• _Data records_
★ ★ ★ ★ ★

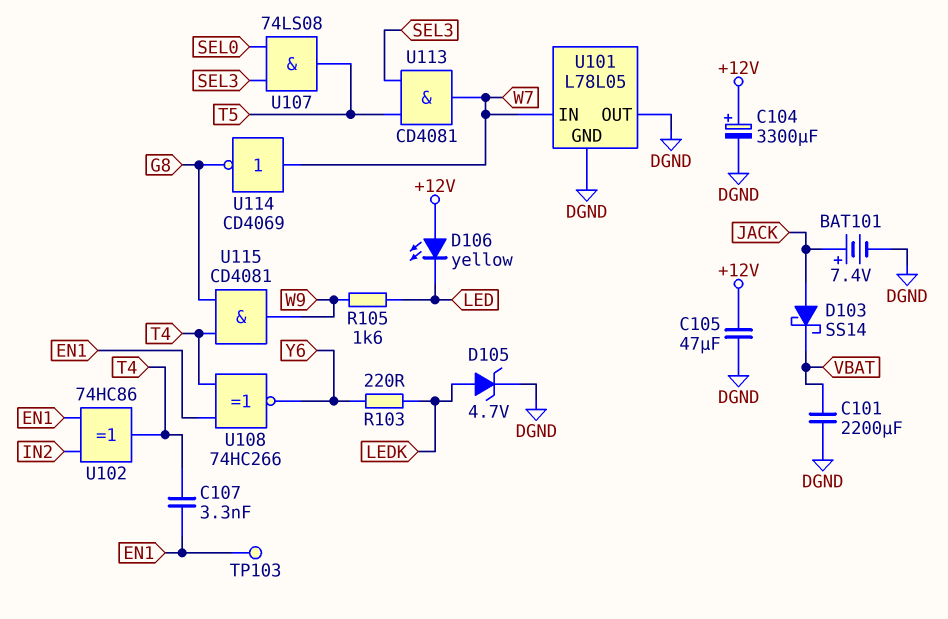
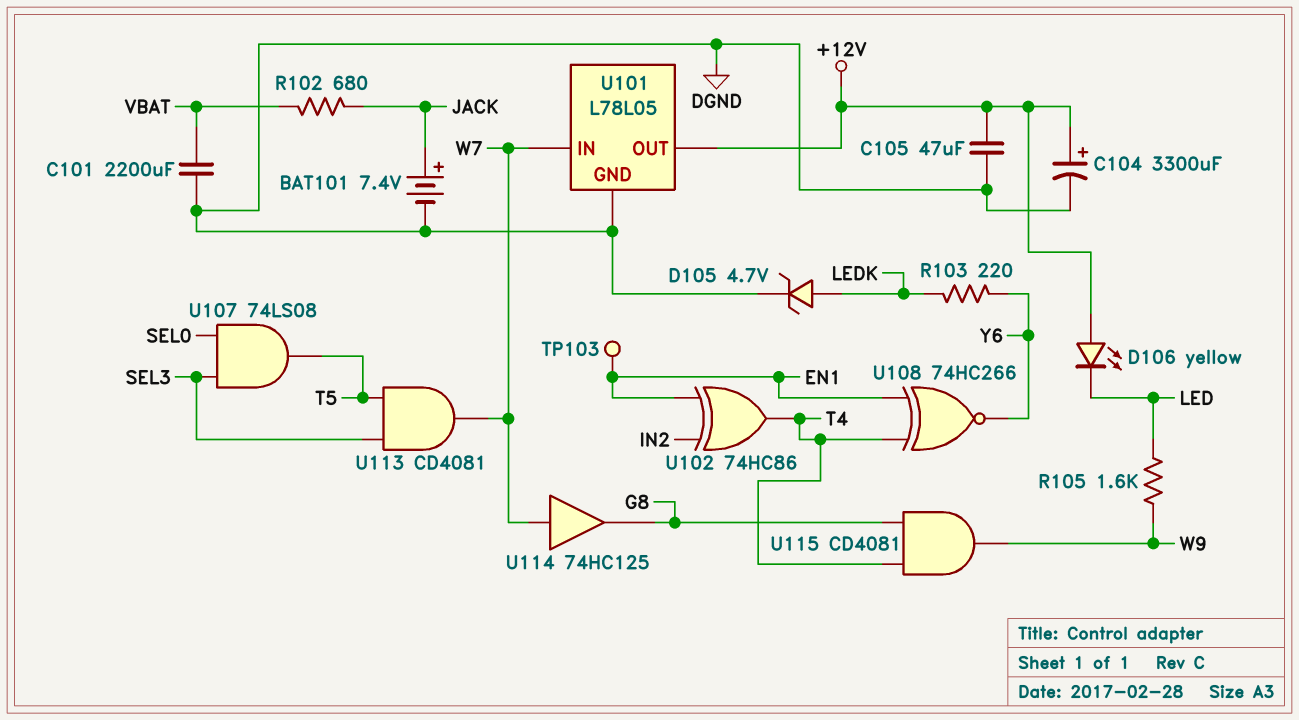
C107: 3.3nF (EN1, T4) -> none
D103: schottky SS14 (A JACK, K VBAT) -> none
R102: none -> 680 (JACK, VBAT)
U101 pin OUT: DGND -> +12V
U114: NOT CD4069 (in W7, out G8) -> buffer 74HC125 (in W7, out G8)

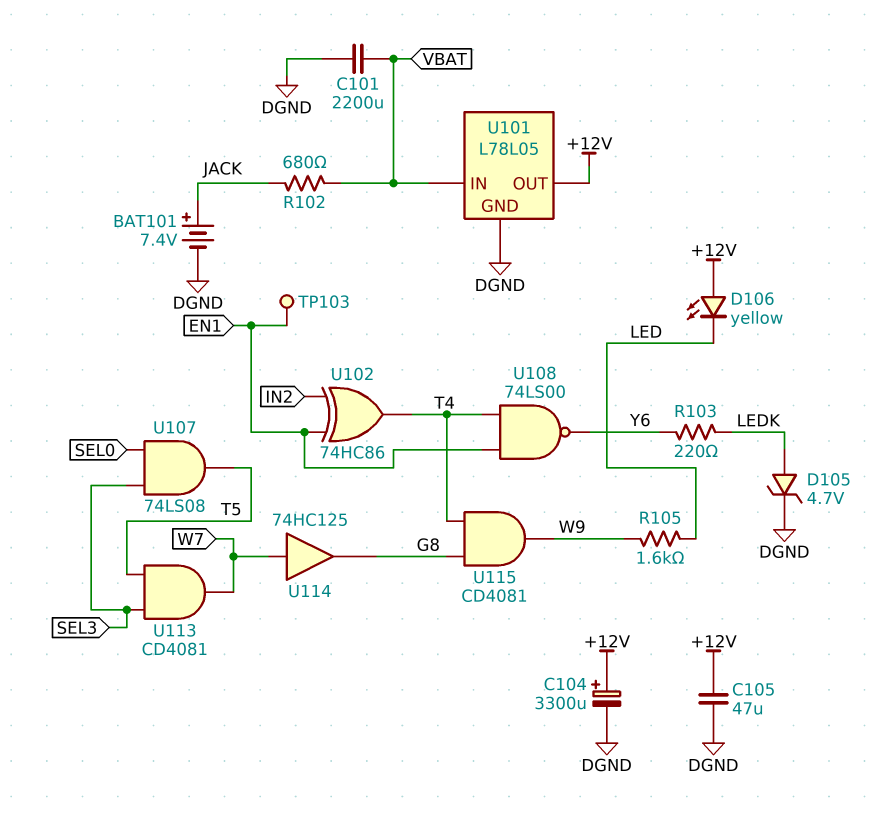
U101 pin IN: W7 -> VBAT
U108: XNOR 74HC266 (in EN1, in T4, out Y6) -> NAND 74LS00 (in EN1, in T4, out Y6)

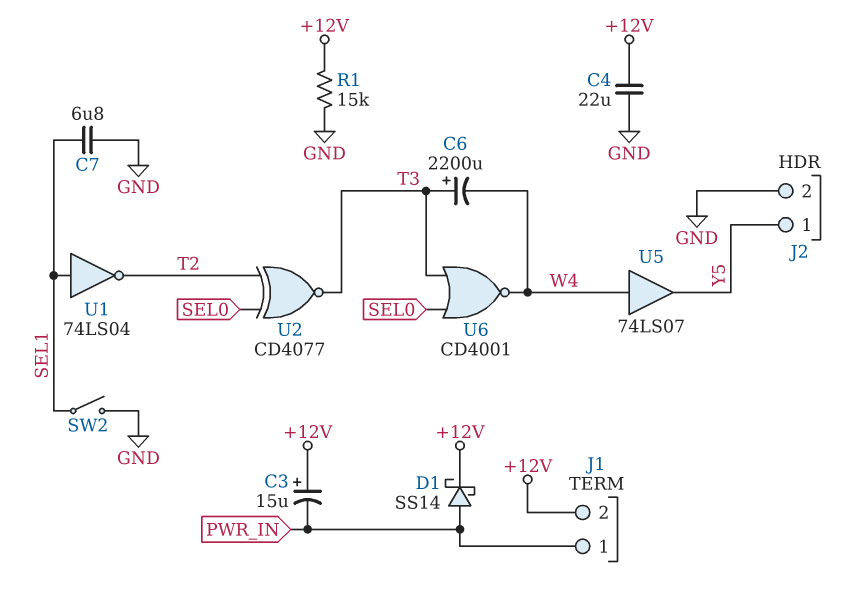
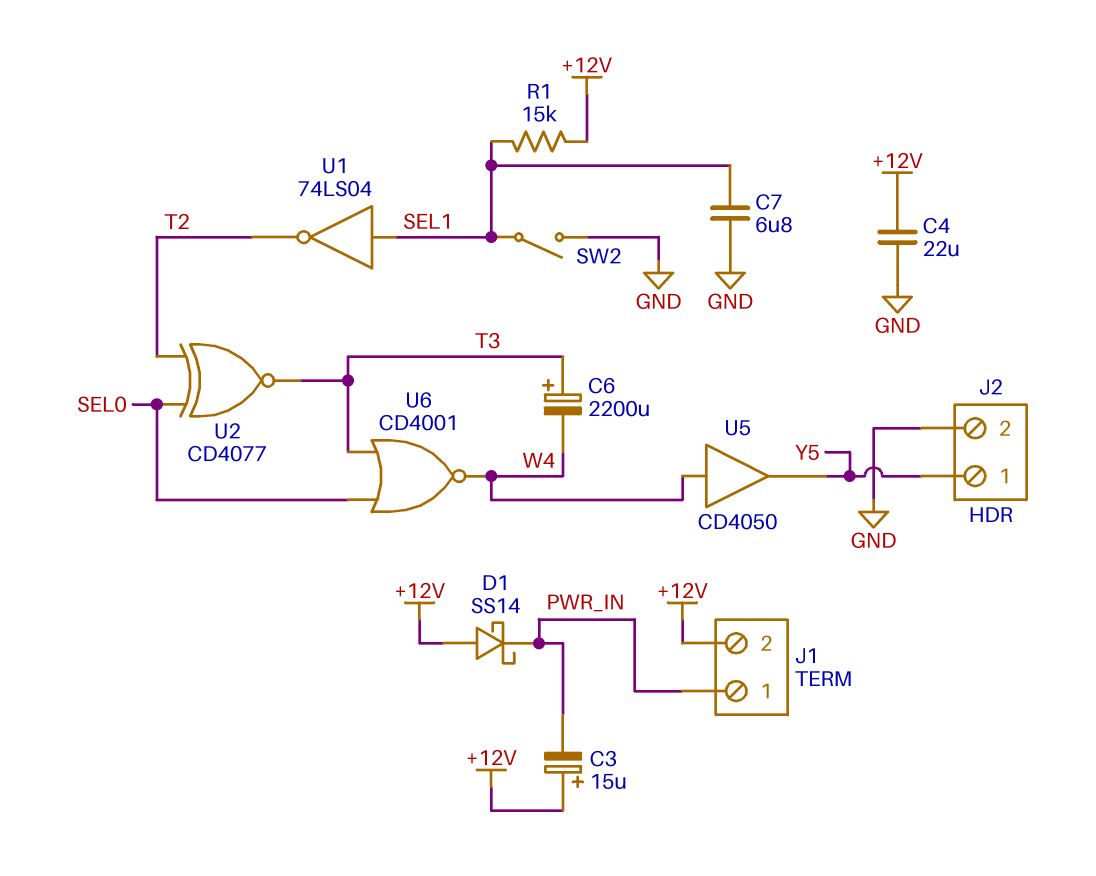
D1: schottky SS14 (A PWR_IN, K +12V) -> schottky SS14 (A +12V, K PWR_IN)
R1: 15k (+12V, GND) -> 15k (+12V, SEL1)
U5: buffer 74LS07 (in W4, out Y5) -> buffer CD4050 (in W4, out Y5)

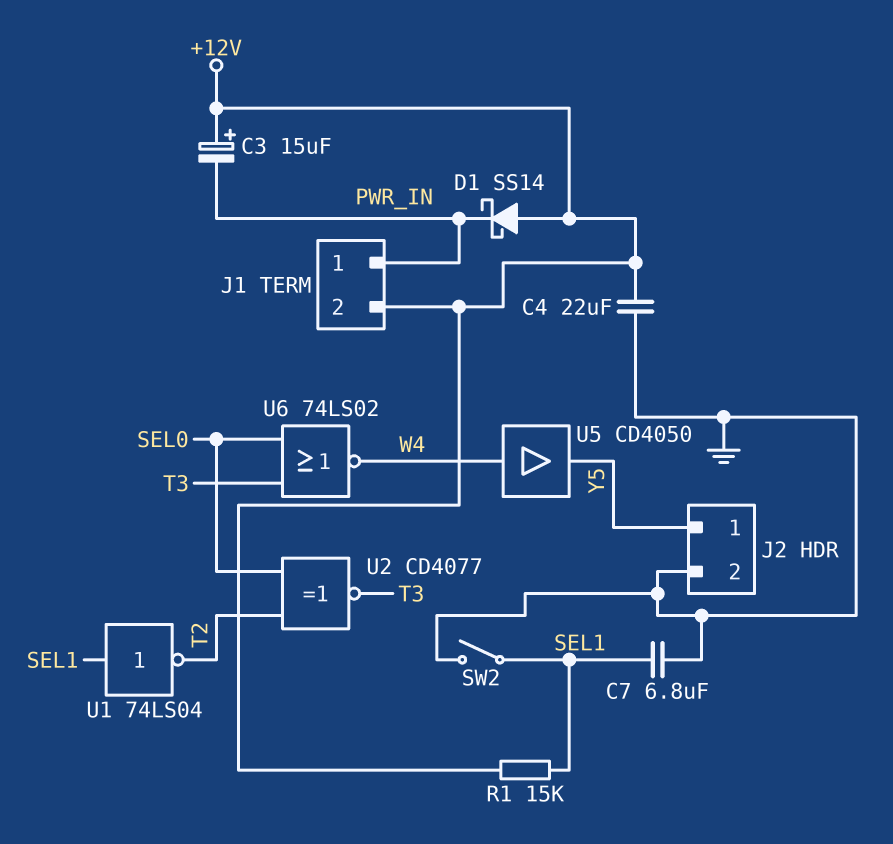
C6: 2200uF (plus T3, minus W4) -> none
U6: NOR CD4001 (in SEL0, in T3, out W4) -> NOR 74LS02 (in SEL0, in T3, out W4)

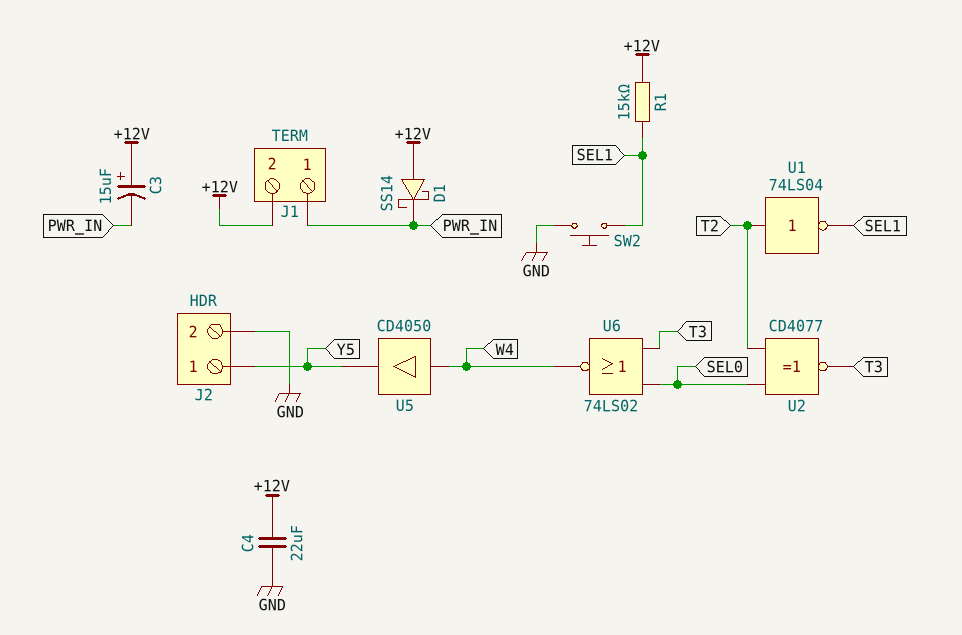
C7: 6.8uF (GND, SEL1) -> none
SW2: switch (GND, SEL1) -> button (GND, SEL1)
U1: NOT 74LS04 (in SEL1, out T2) -> NOT 74LS04 (in T2, out SEL1)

★ ★ ★ ★ ★

• _The problem_
Every line of the listing above that includes "schottky" should be copied out.

• _Solution to the problem_
D103: schottky SS14 (A JACK, K VBAT) -> none
D1: schottky SS14 (A PWR_IN, K +12V) -> schottky SS14 (A +12V, K PWR_IN)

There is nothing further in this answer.